Your objective ::
Reproduce the rows below, substituting "calm water" for every occurrence of "clear water" and changing nothing else. Omit the pictures.
Begin Data entries
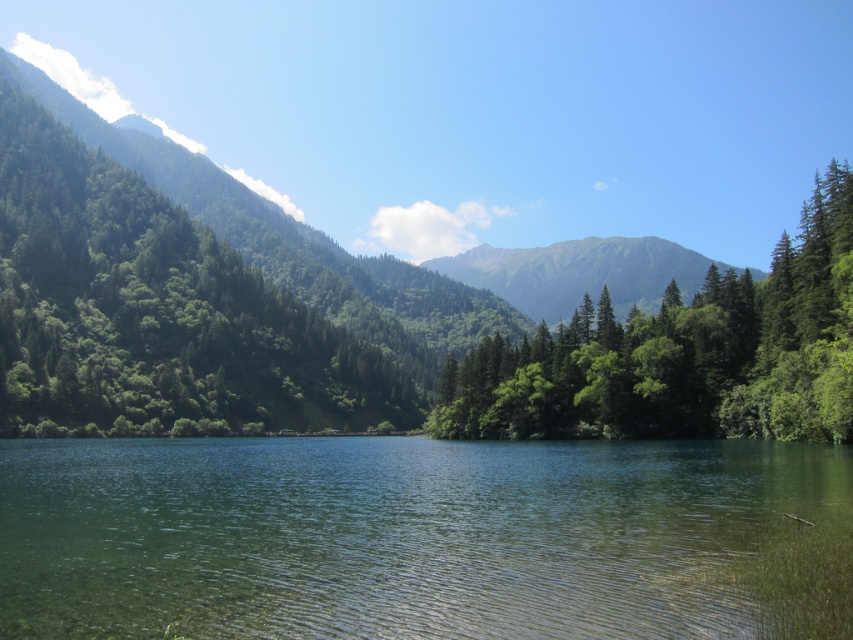
Question: Which object appears farthest from the camera in this image?

Choices:
 (A) green grassy mountain at center
 (B) green matte tree at center

Answer: (A)

Question: Does clear water at center have a lesser width compared to green grassy mountain at center?

Choices:
 (A) no
 (B) yes

Answer: (B)

Question: Among these points, which one is nearest to the camera?

Choices:
 (A) (463, 435)
 (B) (548, 278)

Answer: (A)

Question: Based on their relative distances, which object is nearer to the green matte tree at center?

Choices:
 (A) green grassy mountain at center
 (B) green leafy trees at left
 (C) clear water at center

Answer: (C)

Question: Is green matte tree at center to the right of green grassy mountain at center from the viewer's perspective?

Choices:
 (A) no
 (B) yes

Answer: (A)

Question: Can you confirm if green leafy trees at left is bigger than green grassy mountain at center?

Choices:
 (A) no
 (B) yes

Answer: (A)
End Data entries
Right answer ::
Question: Which object appears farthest from the camera in this image?

Choices:
 (A) green grassy mountain at center
 (B) green matte tree at center

Answer: (A)

Question: Does calm water at center have a lesser width compared to green grassy mountain at center?

Choices:
 (A) no
 (B) yes

Answer: (B)

Question: Among these points, which one is nearest to the camera?

Choices:
 (A) (463, 435)
 (B) (548, 278)

Answer: (A)

Question: Based on their relative distances, which object is nearer to the green matte tree at center?

Choices:
 (A) green grassy mountain at center
 (B) green leafy trees at left
 (C) calm water at center

Answer: (C)

Question: Is green matte tree at center to the right of green grassy mountain at center from the viewer's perspective?

Choices:
 (A) no
 (B) yes

Answer: (A)

Question: Can you confirm if green leafy trees at left is bigger than green grassy mountain at center?

Choices:
 (A) no
 (B) yes

Answer: (A)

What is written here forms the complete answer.